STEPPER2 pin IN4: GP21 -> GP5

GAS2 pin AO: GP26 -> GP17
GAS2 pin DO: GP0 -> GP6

——————

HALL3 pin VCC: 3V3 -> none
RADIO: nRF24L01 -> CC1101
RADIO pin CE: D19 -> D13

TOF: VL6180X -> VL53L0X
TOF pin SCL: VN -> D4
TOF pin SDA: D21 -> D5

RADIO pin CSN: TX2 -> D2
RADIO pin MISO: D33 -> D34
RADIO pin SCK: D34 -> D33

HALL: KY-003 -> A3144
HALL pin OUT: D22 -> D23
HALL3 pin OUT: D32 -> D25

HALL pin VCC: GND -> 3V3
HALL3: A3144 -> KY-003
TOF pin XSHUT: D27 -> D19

——————

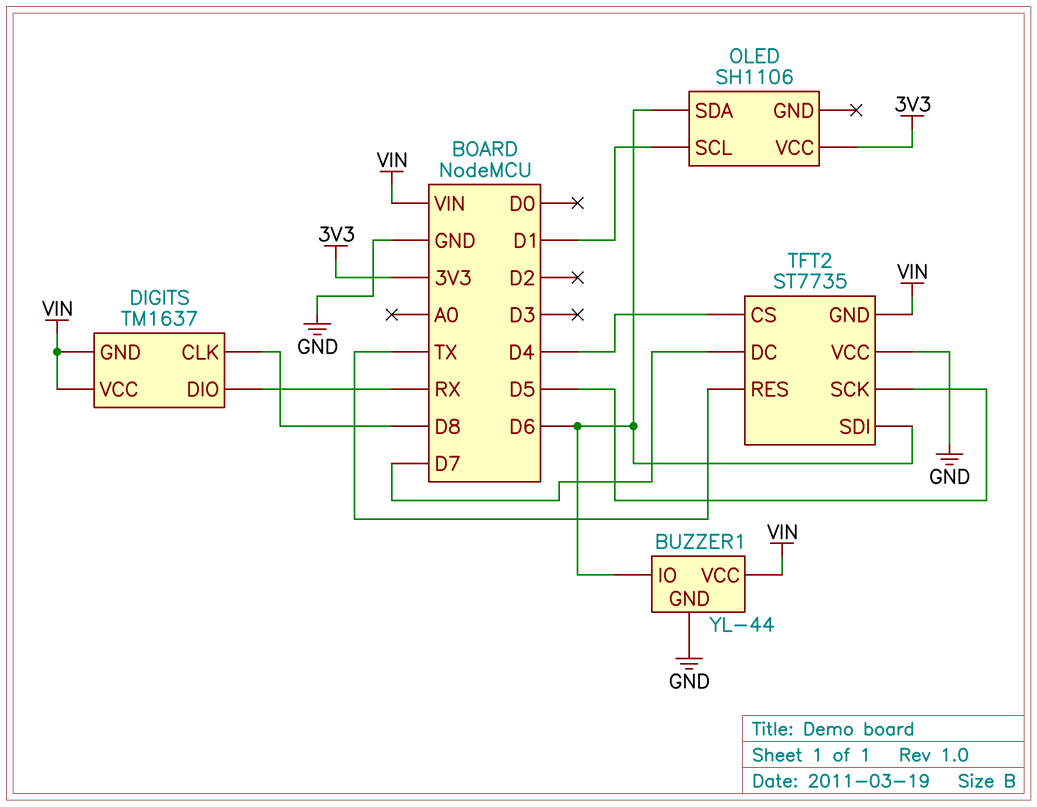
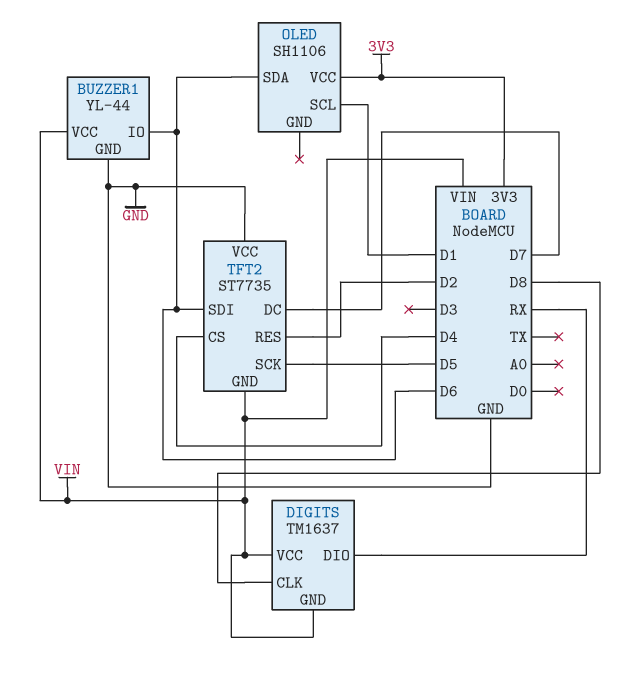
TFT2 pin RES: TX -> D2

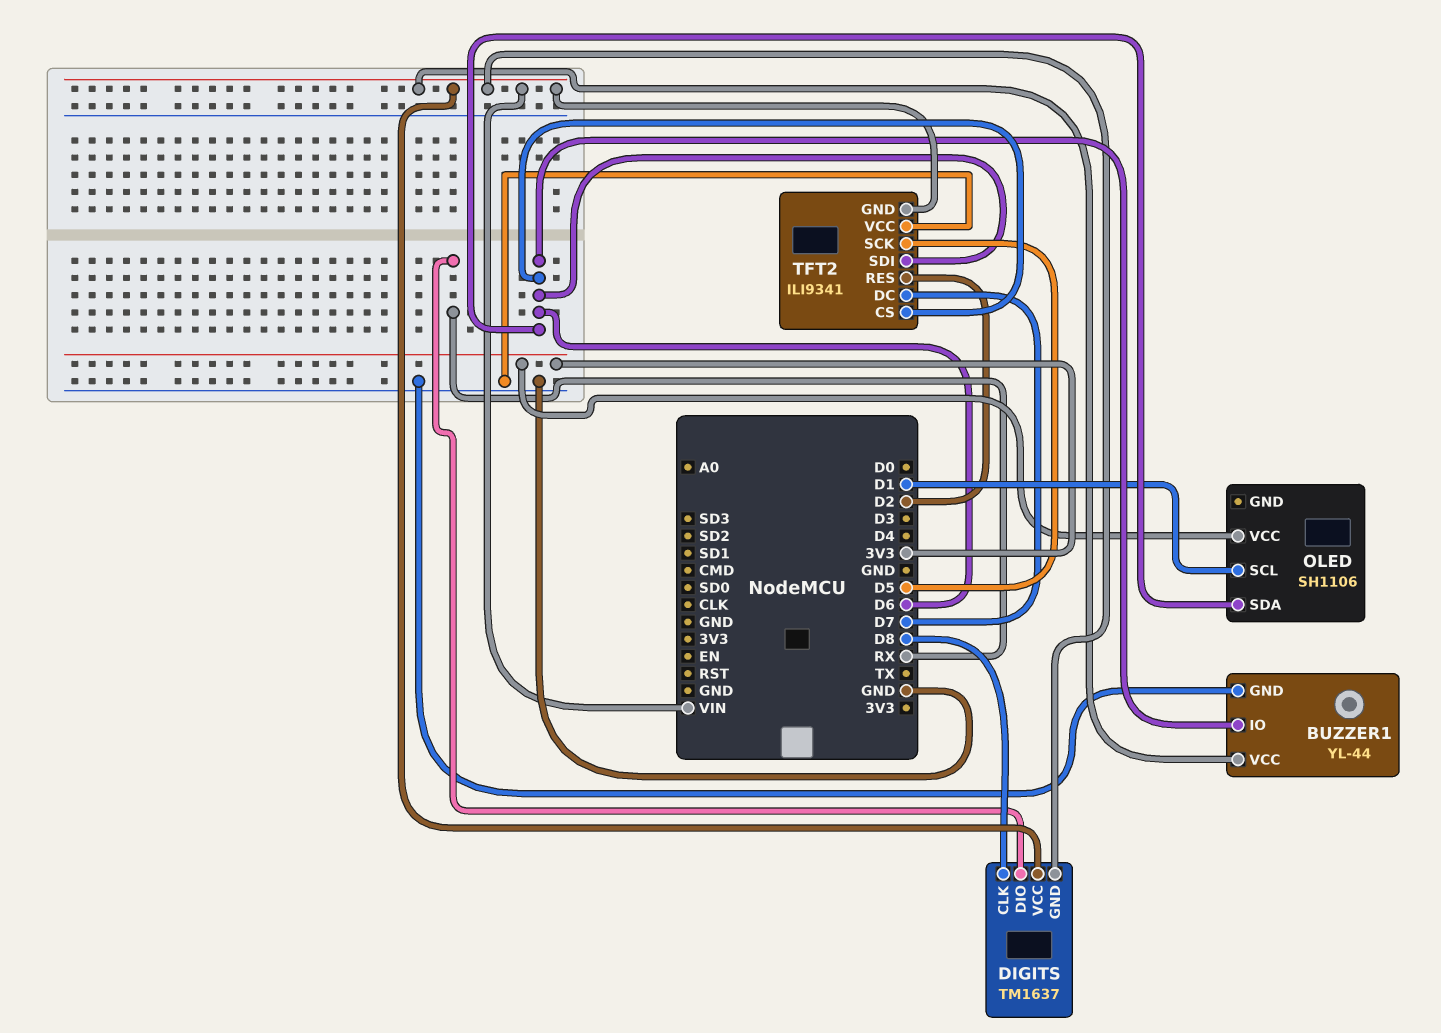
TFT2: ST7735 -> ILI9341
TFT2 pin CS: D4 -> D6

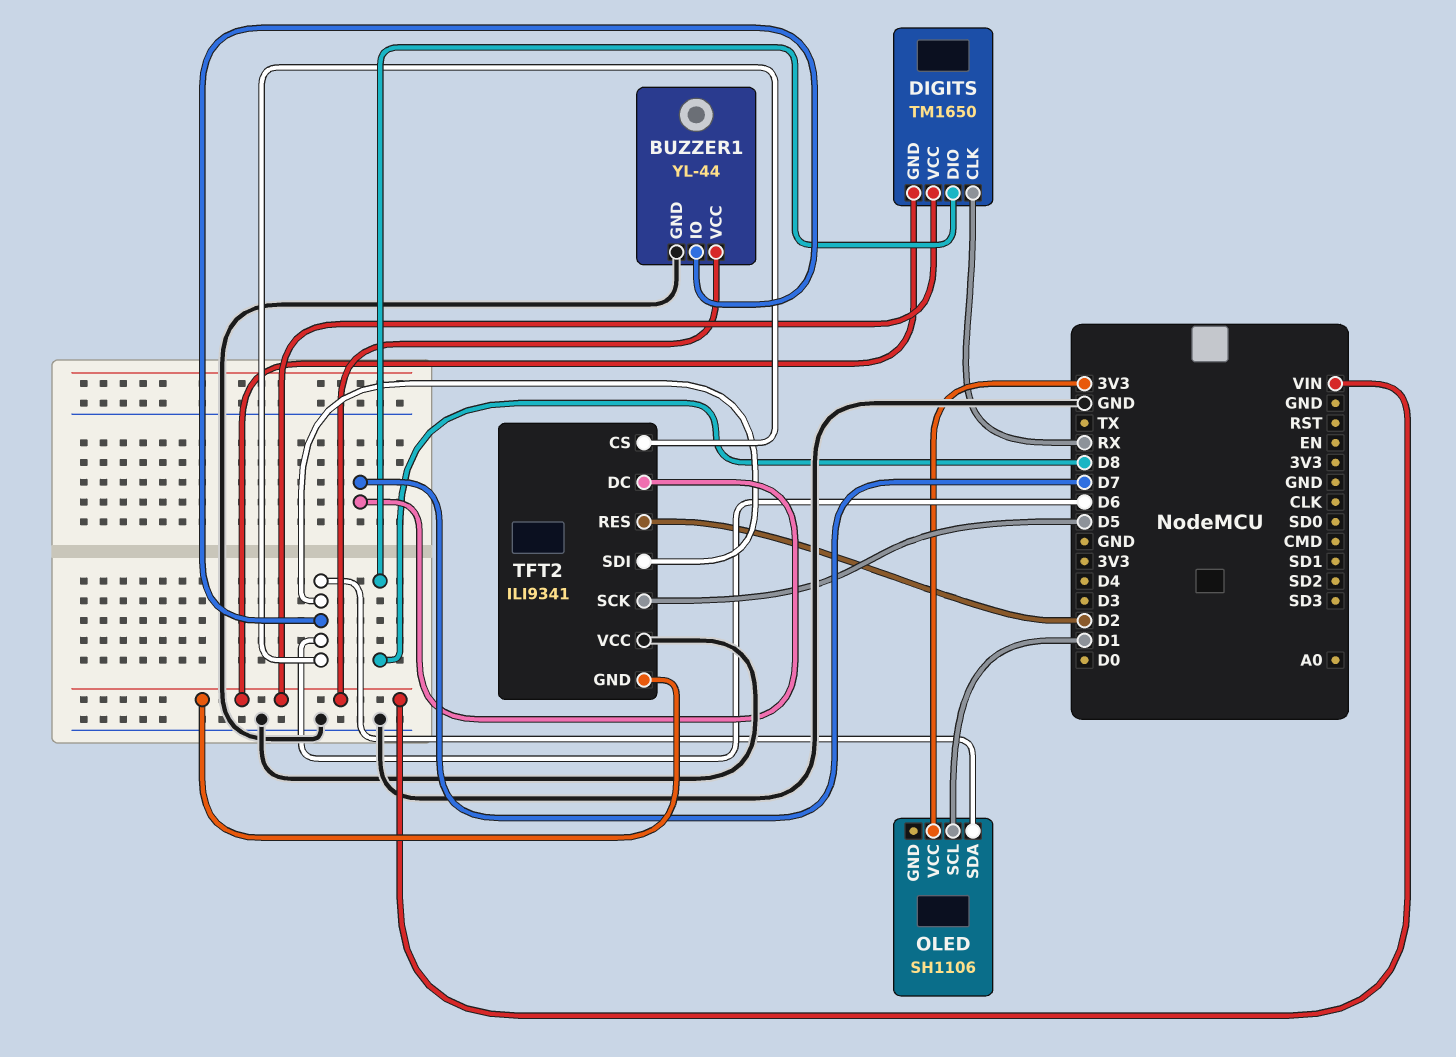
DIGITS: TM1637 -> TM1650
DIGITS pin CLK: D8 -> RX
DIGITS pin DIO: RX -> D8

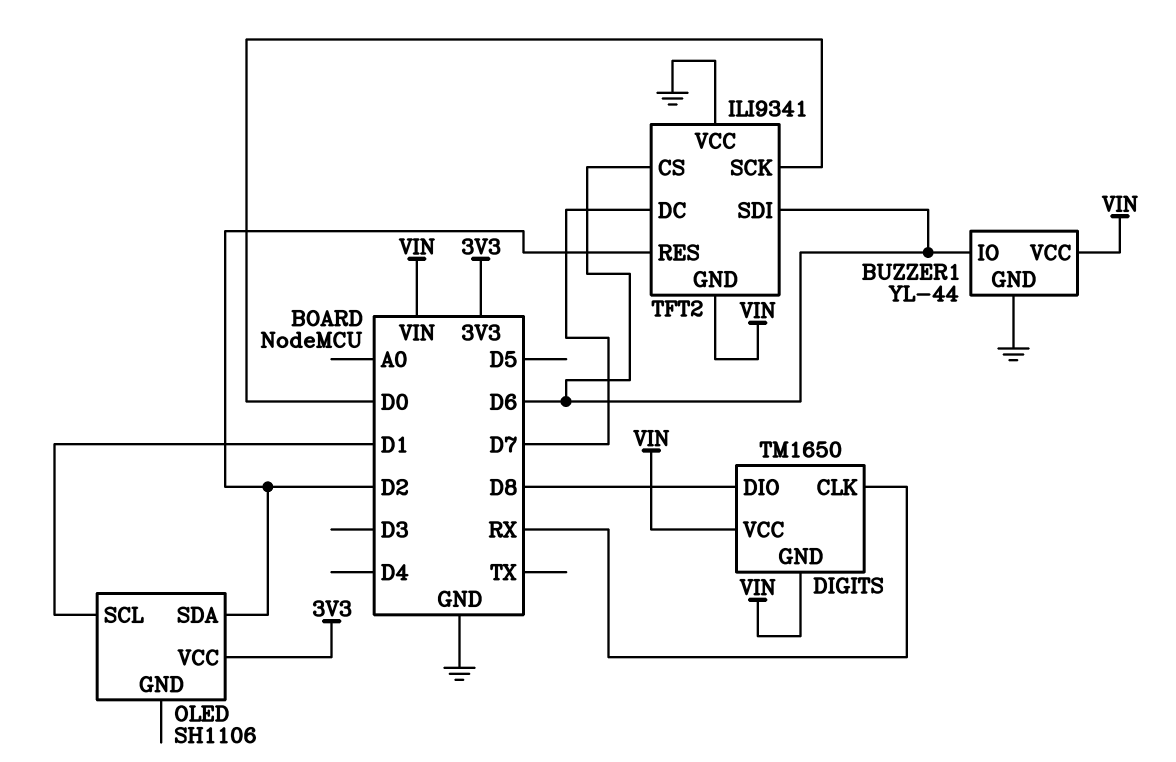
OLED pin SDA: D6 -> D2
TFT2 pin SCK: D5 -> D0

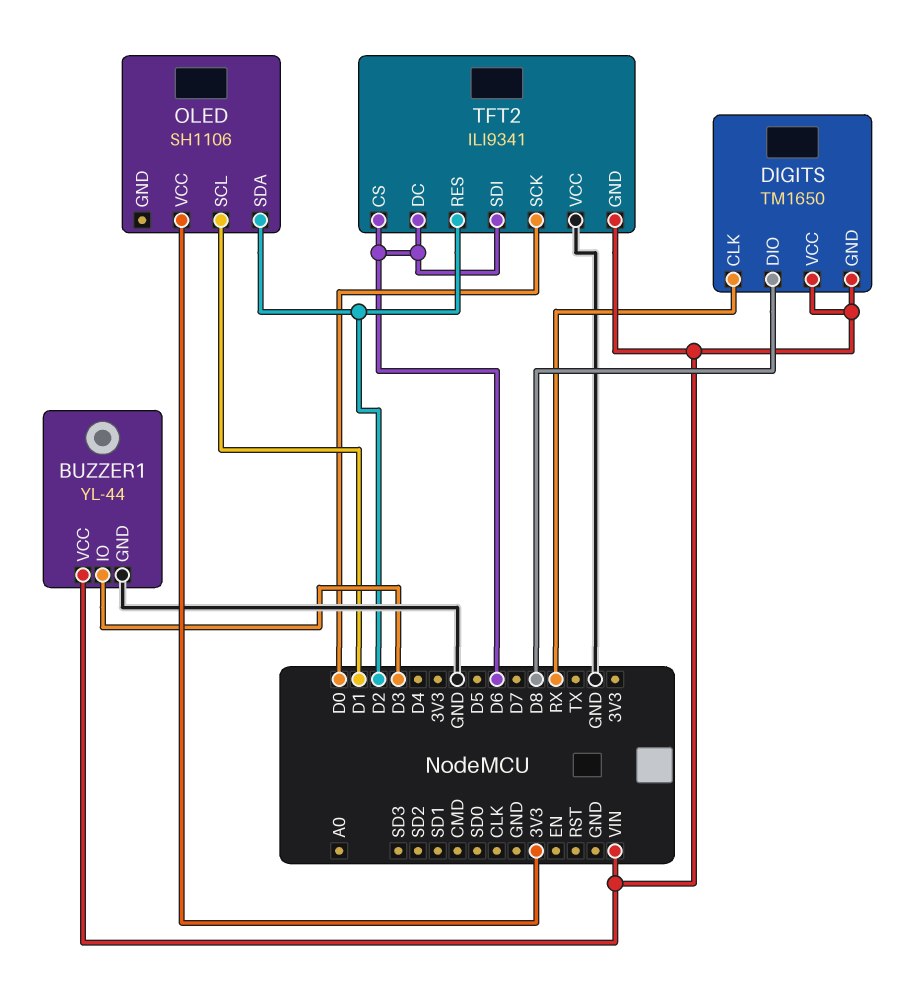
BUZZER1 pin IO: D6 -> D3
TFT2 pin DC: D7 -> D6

——————

→ **What is being asked**: Output the lines of the records above exactly as they appear, from the line containing "TOF pin SDA: D21 -> D5" through the line containing "TOF pin XSHUT: D27 -> D19".

→ **Written response**:
TOF pin SDA: D21 -> D5

RADIO pin CSN: TX2 -> D2
RADIO pin MISO: D33 -> D34
RADIO pin SCK: D34 -> D33

HALL: KY-003 -> A3144
HALL pin OUT: D22 -> D23
HALL3 pin OUT: D32 -> D25

HALL pin VCC: GND -> 3V3
HALL3: A3144 -> KY-003
TOF pin XSHUT: D27 -> D19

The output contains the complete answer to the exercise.